- [Exercise prompt]
Where the listing below has a line with "(823, 441) = (520, 464): orange", write out exactly that line and every line after it, stopping after the line with "(912, 319) = (743, 388): brown".

- [Extracted entries]
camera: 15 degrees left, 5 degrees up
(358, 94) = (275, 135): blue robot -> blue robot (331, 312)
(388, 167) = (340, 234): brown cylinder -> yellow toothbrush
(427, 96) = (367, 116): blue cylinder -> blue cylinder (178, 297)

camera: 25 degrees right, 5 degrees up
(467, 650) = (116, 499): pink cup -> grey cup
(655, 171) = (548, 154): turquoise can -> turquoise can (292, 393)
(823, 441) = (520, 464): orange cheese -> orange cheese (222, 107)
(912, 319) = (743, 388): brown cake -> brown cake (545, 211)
--
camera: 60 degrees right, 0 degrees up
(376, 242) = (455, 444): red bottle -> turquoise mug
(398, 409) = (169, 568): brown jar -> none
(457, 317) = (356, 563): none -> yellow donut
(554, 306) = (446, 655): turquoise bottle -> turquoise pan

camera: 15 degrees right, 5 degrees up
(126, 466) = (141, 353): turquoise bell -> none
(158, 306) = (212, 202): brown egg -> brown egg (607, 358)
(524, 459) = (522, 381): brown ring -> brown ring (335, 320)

- [Answer box]
(823, 441) = (520, 464): orange cheese -> orange cheese (222, 107)
(912, 319) = (743, 388): brown cake -> brown cake (545, 211)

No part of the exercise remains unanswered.